Recorded information section start

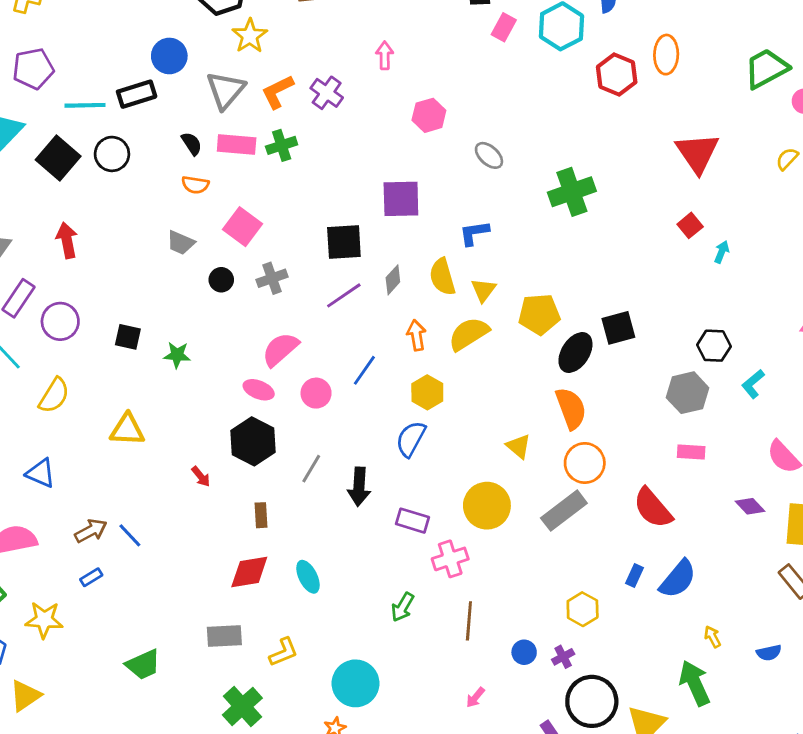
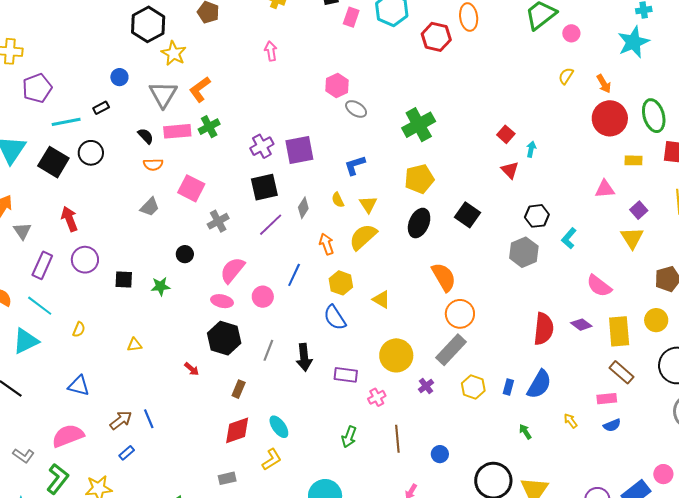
blue circle: (169, 56) -> (119, 77), size x0.7
purple pentagon: (33, 69) -> (37, 88), moved
purple cross: (327, 93) -> (262, 146), moved, turned 35
black rectangle: (137, 94) -> (101, 108), size x0.6
pink hexagon: (429, 115) -> (337, 86), moved
red triangle: (697, 153) -> (510, 170), moved, size x0.6
gray trapezoid: (181, 243) -> (150, 207), turned -60
yellow semicircle: (442, 277) -> (338, 200), size x0.6
black circle: (221, 280) -> (185, 254), moved
yellow pentagon: (539, 314) -> (419, 179), moved
purple circle: (60, 321) -> (85, 260), moved
black square: (618, 328) -> (468, 215), turned -30
black ellipse: (575, 353) -> (419, 223), moved
yellow semicircle: (54, 395) -> (79, 329), size x0.6
yellow triangle: (127, 430) -> (134, 345), size x0.6
blue semicircle: (411, 439) -> (335, 318), turned -52
yellow triangle: (519, 446) -> (381, 300), moved
pink rectangle: (691, 452) -> (607, 399), moved
red semicircle: (653, 508) -> (544, 329), moved, turned -124
brown rectangle: (261, 515) -> (239, 389), turned 36
blue line: (130, 535) -> (149, 419), turned 30
pink cross: (450, 559) -> (377, 397), size x0.7
yellow hexagon: (583, 609) -> (473, 387), moved
gray rectangle: (224, 636) -> (227, 478), size x0.7
yellow L-shape: (283, 652) -> (272, 459), moved
purple cross: (563, 657) -> (426, 386), moved
green arrow: (695, 683) -> (525, 432), moved, size x0.5

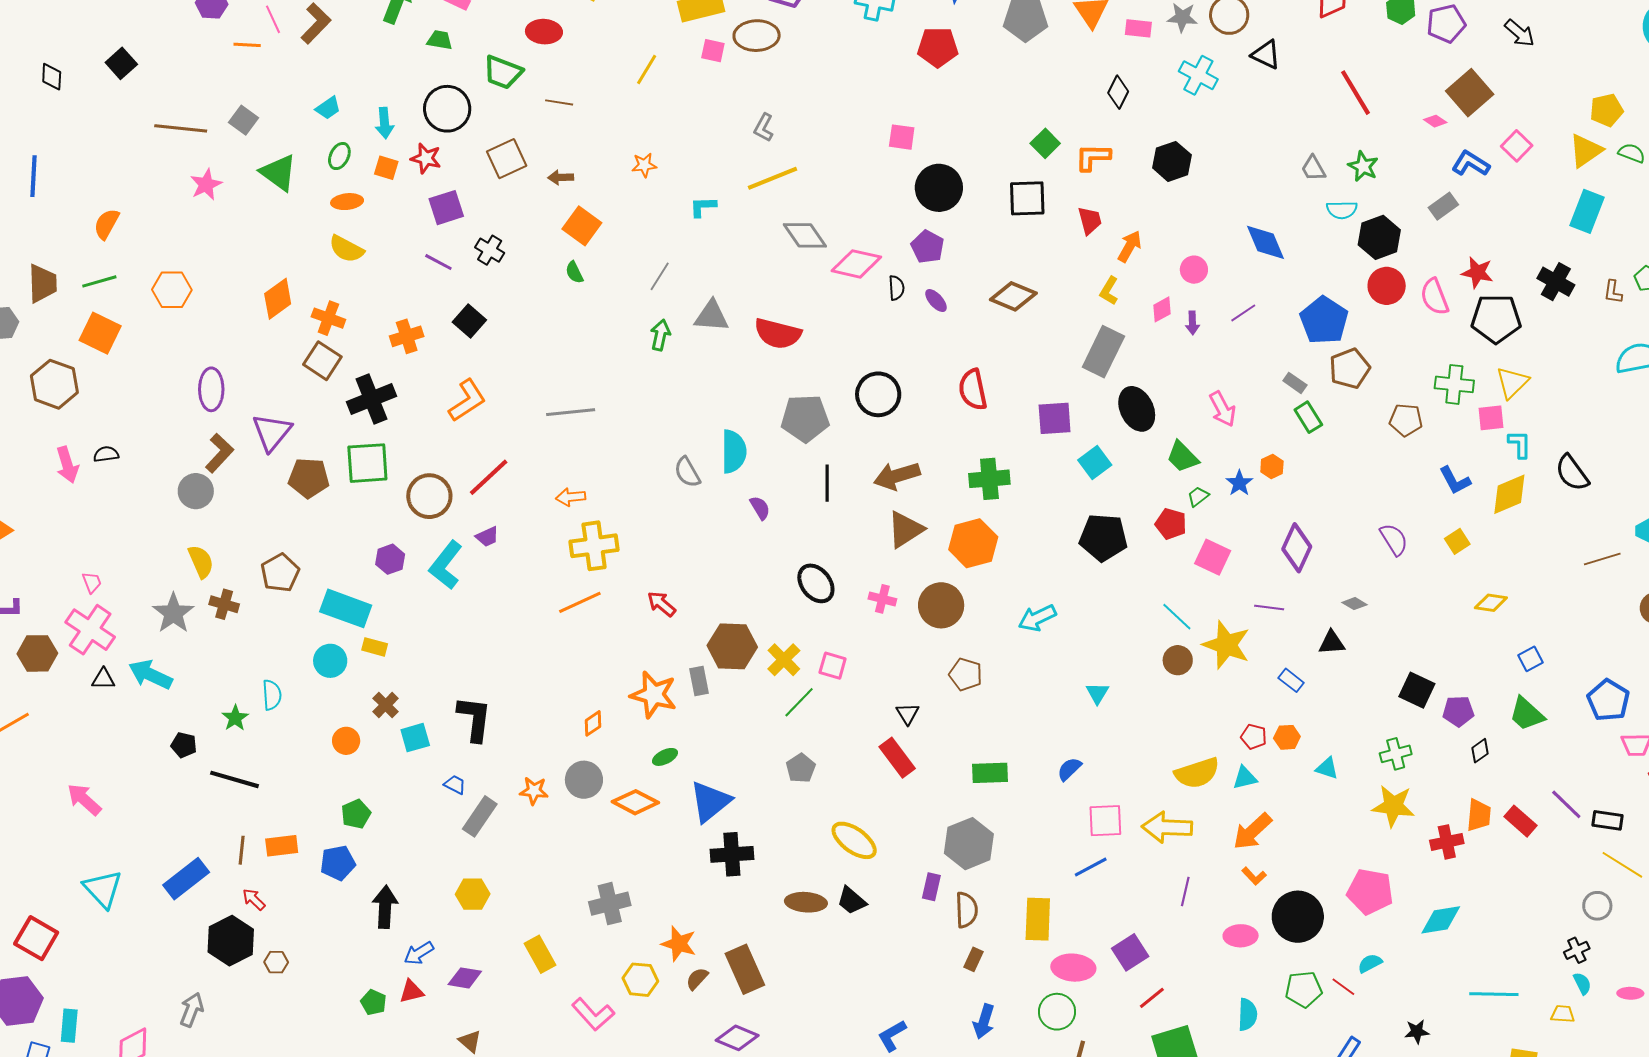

Recorded information section end

Work order>
Reproduce all the material exactly, omitting images.

Answer>
blue circle: (169, 56) -> (119, 77), size x0.7
purple pentagon: (33, 69) -> (37, 88), moved
purple cross: (327, 93) -> (262, 146), moved, turned 35
black rectangle: (137, 94) -> (101, 108), size x0.6
pink hexagon: (429, 115) -> (337, 86), moved
red triangle: (697, 153) -> (510, 170), moved, size x0.6
gray trapezoid: (181, 243) -> (150, 207), turned -60
yellow semicircle: (442, 277) -> (338, 200), size x0.6
black circle: (221, 280) -> (185, 254), moved
yellow pentagon: (539, 314) -> (419, 179), moved
purple circle: (60, 321) -> (85, 260), moved
black square: (618, 328) -> (468, 215), turned -30
black ellipse: (575, 353) -> (419, 223), moved
yellow semicircle: (54, 395) -> (79, 329), size x0.6
yellow triangle: (127, 430) -> (134, 345), size x0.6
blue semicircle: (411, 439) -> (335, 318), turned -52
yellow triangle: (519, 446) -> (381, 300), moved
pink rectangle: (691, 452) -> (607, 399), moved
red semicircle: (653, 508) -> (544, 329), moved, turned -124
brown rectangle: (261, 515) -> (239, 389), turned 36
blue line: (130, 535) -> (149, 419), turned 30
pink cross: (450, 559) -> (377, 397), size x0.7
yellow hexagon: (583, 609) -> (473, 387), moved
gray rectangle: (224, 636) -> (227, 478), size x0.7
yellow L-shape: (283, 652) -> (272, 459), moved
purple cross: (563, 657) -> (426, 386), moved
green arrow: (695, 683) -> (525, 432), moved, size x0.5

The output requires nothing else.